* **Problem requirements**
A copy is needed of each line in the records that has the word "BUSY".

[Edit tracking data]
◇ ◇ ◇ ◇ ◇ ◇ ◇
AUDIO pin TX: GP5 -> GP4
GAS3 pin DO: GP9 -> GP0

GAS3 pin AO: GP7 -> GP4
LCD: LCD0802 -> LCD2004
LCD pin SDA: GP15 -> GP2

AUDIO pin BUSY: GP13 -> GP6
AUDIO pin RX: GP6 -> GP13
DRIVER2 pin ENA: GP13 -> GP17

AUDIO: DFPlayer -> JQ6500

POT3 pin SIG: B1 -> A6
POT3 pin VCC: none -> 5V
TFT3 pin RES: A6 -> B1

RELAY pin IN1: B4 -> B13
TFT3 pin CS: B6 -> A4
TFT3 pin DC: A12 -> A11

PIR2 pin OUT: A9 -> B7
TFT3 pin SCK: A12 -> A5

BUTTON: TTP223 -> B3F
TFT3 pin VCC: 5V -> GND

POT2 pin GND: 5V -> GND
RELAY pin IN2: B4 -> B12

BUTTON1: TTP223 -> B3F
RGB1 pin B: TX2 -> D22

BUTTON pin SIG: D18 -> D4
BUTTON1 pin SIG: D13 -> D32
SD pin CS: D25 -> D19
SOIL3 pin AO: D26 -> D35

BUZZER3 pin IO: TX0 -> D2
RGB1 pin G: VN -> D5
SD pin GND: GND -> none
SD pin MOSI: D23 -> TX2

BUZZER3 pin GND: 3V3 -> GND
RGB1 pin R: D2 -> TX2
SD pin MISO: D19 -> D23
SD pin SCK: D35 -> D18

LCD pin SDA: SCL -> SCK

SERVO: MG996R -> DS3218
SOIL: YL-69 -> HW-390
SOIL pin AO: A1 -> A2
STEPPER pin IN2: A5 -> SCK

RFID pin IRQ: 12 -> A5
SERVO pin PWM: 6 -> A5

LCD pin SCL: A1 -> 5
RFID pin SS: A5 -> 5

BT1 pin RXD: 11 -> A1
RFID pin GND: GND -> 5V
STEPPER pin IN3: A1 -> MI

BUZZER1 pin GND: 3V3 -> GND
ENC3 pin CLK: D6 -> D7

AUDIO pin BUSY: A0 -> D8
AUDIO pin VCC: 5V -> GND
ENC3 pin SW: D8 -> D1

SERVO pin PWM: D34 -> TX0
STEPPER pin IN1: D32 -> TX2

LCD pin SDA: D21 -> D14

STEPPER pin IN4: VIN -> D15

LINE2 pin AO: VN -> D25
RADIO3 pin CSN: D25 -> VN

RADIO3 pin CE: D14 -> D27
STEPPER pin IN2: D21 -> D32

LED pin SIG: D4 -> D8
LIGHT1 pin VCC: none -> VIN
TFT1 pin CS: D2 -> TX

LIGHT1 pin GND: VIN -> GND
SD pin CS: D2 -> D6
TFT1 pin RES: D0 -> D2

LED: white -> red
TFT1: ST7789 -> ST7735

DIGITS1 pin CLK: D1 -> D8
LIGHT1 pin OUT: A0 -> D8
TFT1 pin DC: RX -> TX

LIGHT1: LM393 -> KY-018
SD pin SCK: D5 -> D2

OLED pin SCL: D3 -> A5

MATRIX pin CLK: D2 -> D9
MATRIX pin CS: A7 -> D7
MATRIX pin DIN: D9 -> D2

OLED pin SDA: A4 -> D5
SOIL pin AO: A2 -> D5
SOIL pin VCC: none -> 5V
◇ ◇ ◇ ◇ ◇ ◇ ◇
* **Output of the exercise**
AUDIO pin BUSY: GP13 -> GP6
AUDIO pin BUSY: A0 -> D8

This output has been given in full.